[Data records]
»»
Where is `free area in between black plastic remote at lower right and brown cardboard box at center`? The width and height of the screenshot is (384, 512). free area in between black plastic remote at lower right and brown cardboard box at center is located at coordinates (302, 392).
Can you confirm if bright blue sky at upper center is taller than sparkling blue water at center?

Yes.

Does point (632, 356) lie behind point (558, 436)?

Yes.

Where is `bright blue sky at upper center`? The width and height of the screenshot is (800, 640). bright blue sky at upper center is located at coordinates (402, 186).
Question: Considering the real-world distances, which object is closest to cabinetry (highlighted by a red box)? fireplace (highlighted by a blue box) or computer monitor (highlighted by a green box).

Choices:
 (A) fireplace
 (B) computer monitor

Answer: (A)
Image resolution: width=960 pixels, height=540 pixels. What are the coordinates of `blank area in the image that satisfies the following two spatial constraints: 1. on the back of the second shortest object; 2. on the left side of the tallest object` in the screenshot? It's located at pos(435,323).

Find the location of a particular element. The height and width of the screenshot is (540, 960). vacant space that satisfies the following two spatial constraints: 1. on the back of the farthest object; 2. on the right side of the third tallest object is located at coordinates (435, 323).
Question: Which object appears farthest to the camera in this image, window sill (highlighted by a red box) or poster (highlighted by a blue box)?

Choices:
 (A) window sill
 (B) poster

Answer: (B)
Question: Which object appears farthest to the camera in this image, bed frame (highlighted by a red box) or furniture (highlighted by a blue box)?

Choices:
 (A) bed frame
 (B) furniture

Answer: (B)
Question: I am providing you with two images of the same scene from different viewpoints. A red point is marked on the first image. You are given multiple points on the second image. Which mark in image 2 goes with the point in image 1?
««
> [STATED EXERCISE]:
Copy all of the material above word for word, leaving every line unchanged.

> [RESULT BELOW]:
Where is `free area in between black plastic remote at lower right and brown cardboard box at center`? The width and height of the screenshot is (384, 512). free area in between black plastic remote at lower right and brown cardboard box at center is located at coordinates (302, 392).
Can you confirm if bright blue sky at upper center is taller than sparkling blue water at center?

Yes.

Does point (632, 356) lie behind point (558, 436)?

Yes.

Where is `bright blue sky at upper center`? The width and height of the screenshot is (800, 640). bright blue sky at upper center is located at coordinates (402, 186).
Question: Considering the real-world distances, which object is closest to cabinetry (highlighted by a red box)? fireplace (highlighted by a blue box) or computer monitor (highlighted by a green box).

Choices:
 (A) fireplace
 (B) computer monitor

Answer: (A)
Image resolution: width=960 pixels, height=540 pixels. What are the coordinates of `blank area in the image that satisfies the following two spatial constraints: 1. on the back of the second shortest object; 2. on the left side of the tallest object` in the screenshot? It's located at pos(435,323).

Find the location of a particular element. The height and width of the screenshot is (540, 960). vacant space that satisfies the following two spatial constraints: 1. on the back of the farthest object; 2. on the right side of the third tallest object is located at coordinates (435, 323).
Question: Which object appears farthest to the camera in this image, window sill (highlighted by a red box) or poster (highlighted by a blue box)?

Choices:
 (A) window sill
 (B) poster

Answer: (B)
Question: Which object appears farthest to the camera in this image, bed frame (highlighted by a red box) or furniture (highlighted by a blue box)?

Choices:
 (A) bed frame
 (B) furniture

Answer: (B)
Question: I am providing you with two images of the same scene from different viewpoints. A red point is marked on the first image. You are given multiple points on the second image. Which mark in image 2 goes with the point in image 1?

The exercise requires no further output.